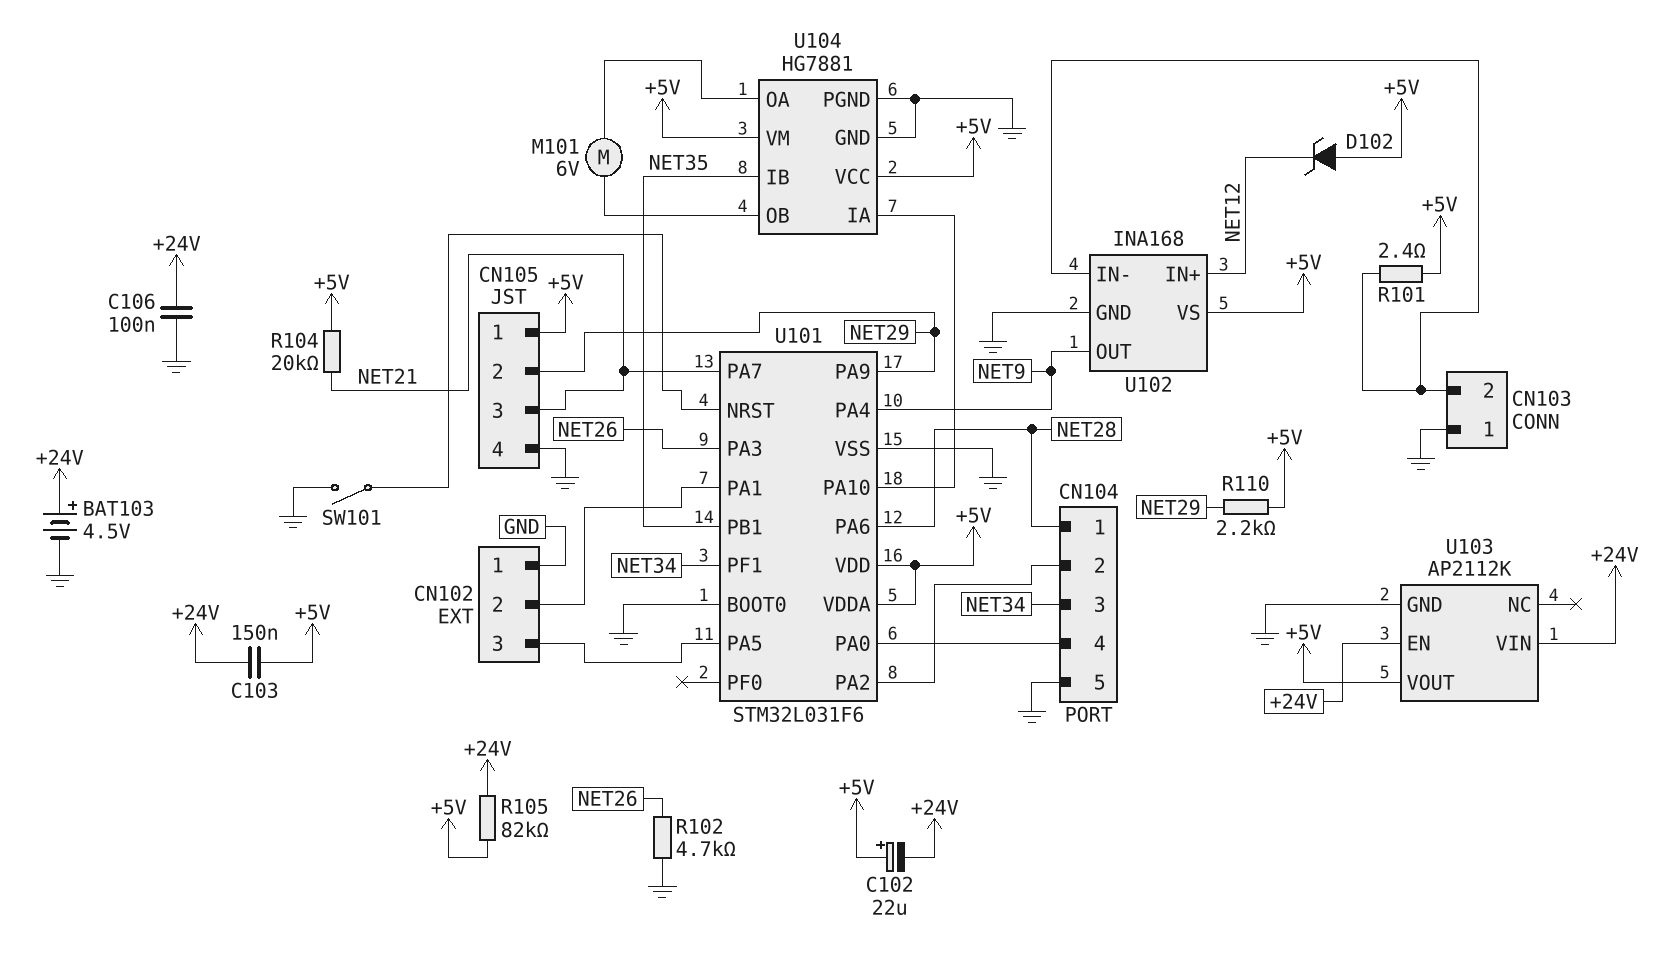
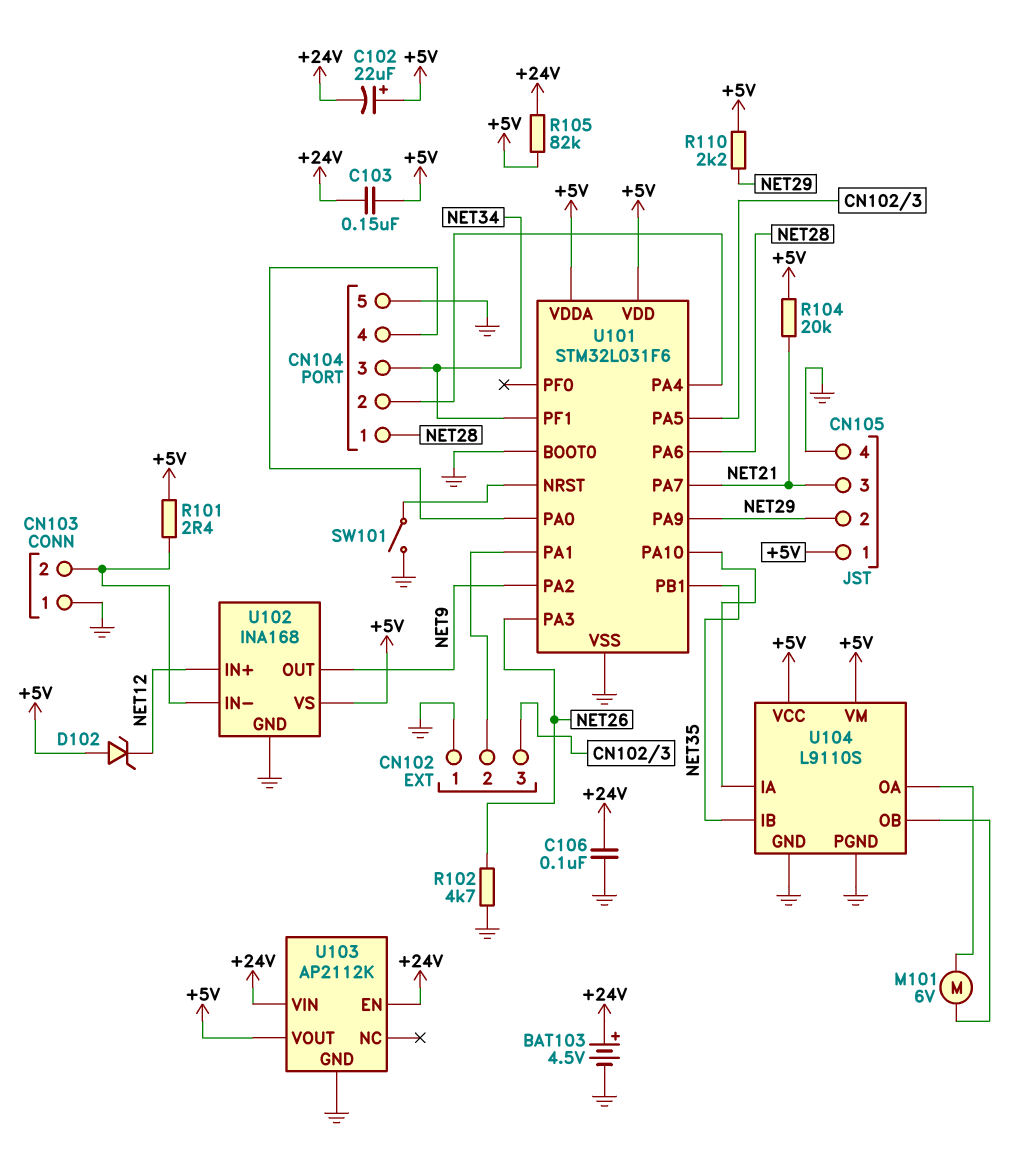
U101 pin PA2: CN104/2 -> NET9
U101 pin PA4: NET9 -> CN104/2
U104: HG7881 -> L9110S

---

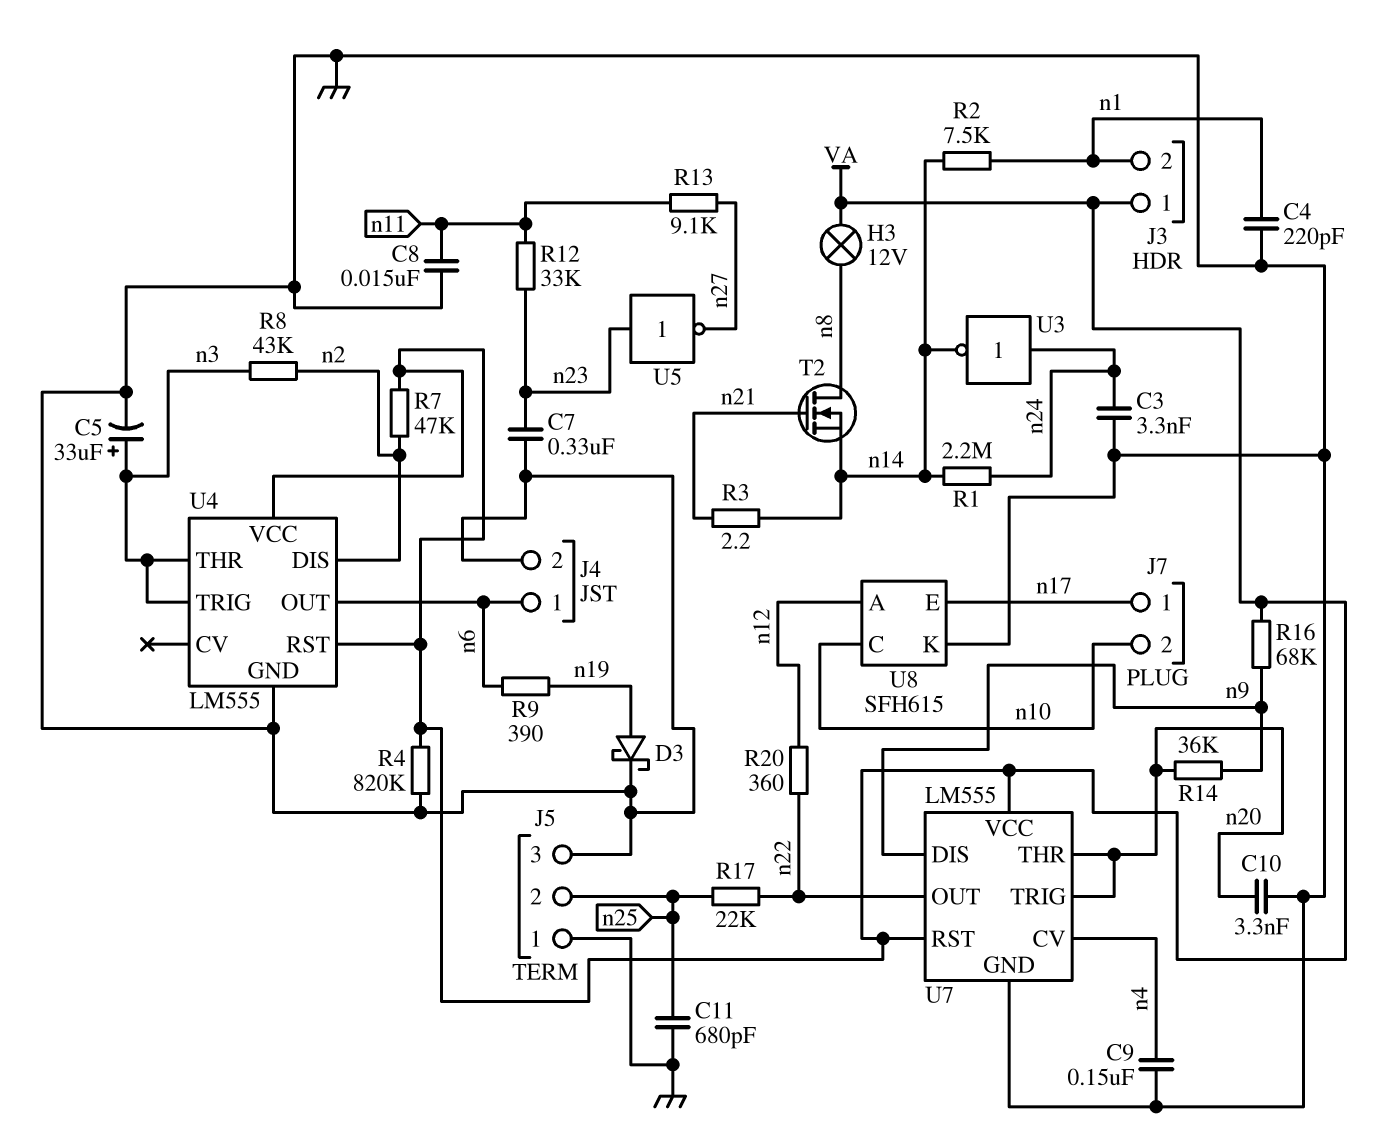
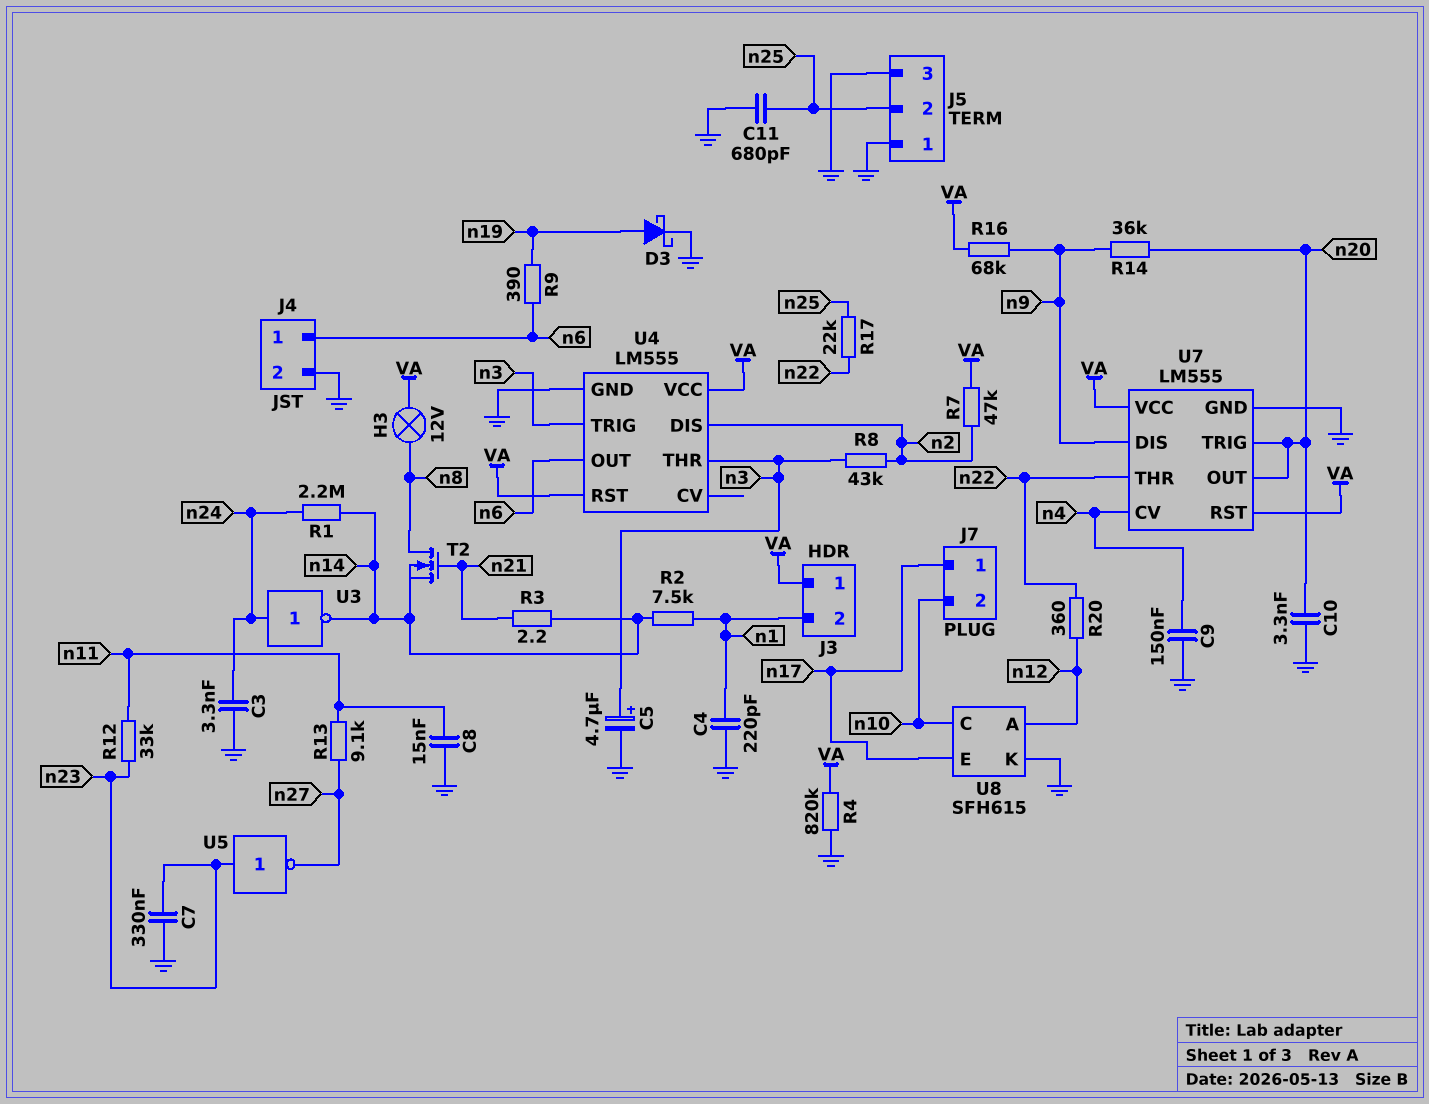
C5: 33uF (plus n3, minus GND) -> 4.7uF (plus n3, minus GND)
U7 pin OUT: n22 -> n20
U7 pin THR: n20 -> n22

---

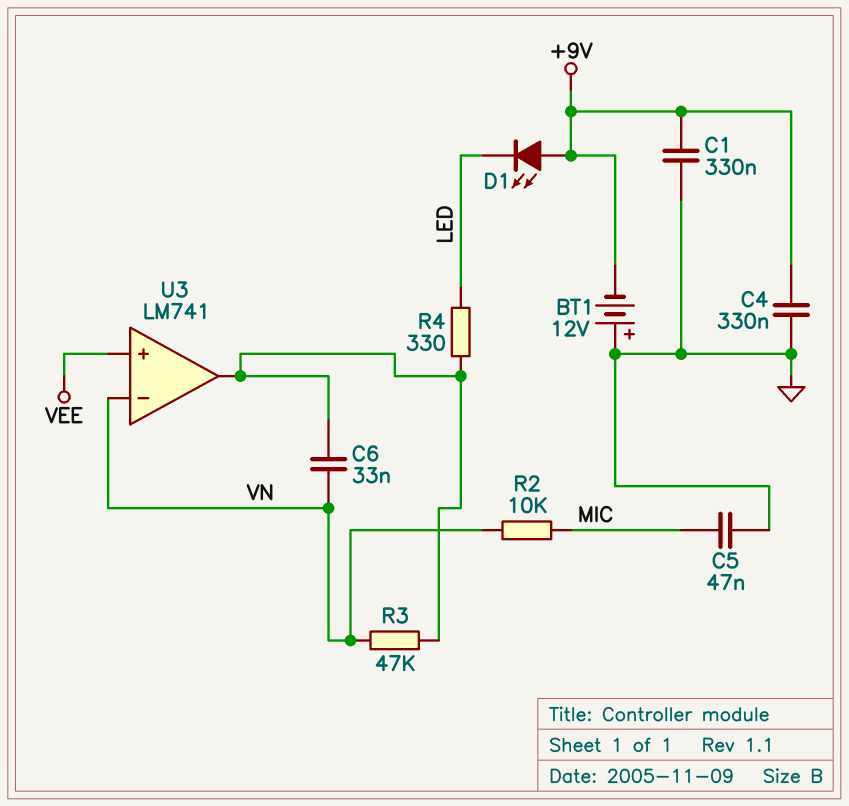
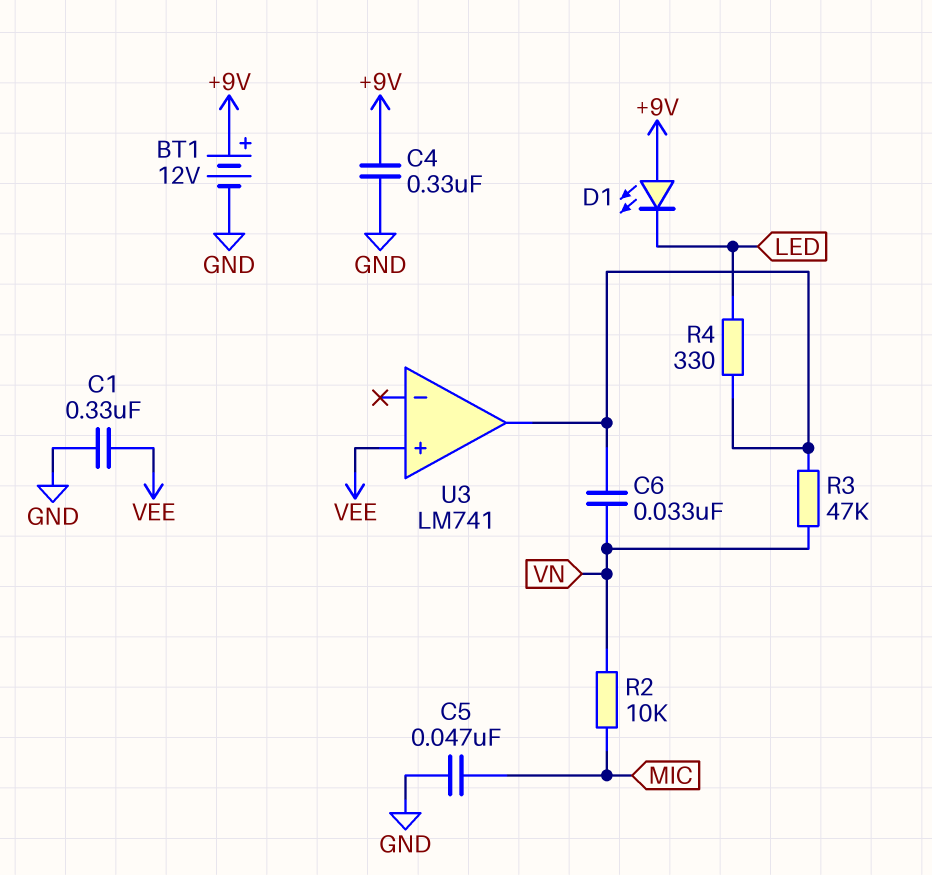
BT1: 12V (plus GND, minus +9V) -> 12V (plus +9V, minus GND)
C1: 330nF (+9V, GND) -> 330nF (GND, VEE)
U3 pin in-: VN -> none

Instructions for the task | Given the records above, reproduce precisely and only the lines between the line holding "U101 pin PA2: CN104/2 -> NET9" and the line holding "U104: HG7881 -> L9110S", inclusive.

Answer box |
U101 pin PA2: CN104/2 -> NET9
U101 pin PA4: NET9 -> CN104/2
U104: HG7881 -> L9110S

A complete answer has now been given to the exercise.